=== Section Start ===

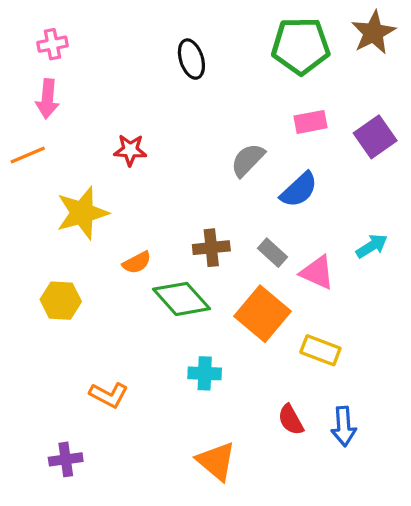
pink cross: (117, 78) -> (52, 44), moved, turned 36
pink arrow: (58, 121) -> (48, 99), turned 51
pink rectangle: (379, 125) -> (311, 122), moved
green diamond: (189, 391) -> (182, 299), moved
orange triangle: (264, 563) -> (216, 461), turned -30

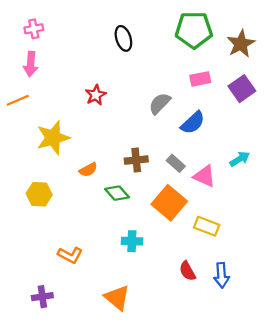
brown star: (373, 33) -> (241, 44), moved
red star: (130, 150) -> (96, 95), moved, turned -30
green diamond: (182, 299) -> (117, 193), size x0.7
orange triangle: (216, 461) -> (117, 298), moved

=== Section End ===

Copy out every entry exactly as written, but not the pictures.

*RESPONSE FOR THIS EXERCISE*.
pink cross: (117, 78) -> (52, 44), moved, turned 36
pink arrow: (58, 121) -> (48, 99), turned 51
pink rectangle: (379, 125) -> (311, 122), moved
green diamond: (189, 391) -> (182, 299), moved
orange triangle: (264, 563) -> (216, 461), turned -30

brown star: (373, 33) -> (241, 44), moved
red star: (130, 150) -> (96, 95), moved, turned -30
green diamond: (182, 299) -> (117, 193), size x0.7
orange triangle: (216, 461) -> (117, 298), moved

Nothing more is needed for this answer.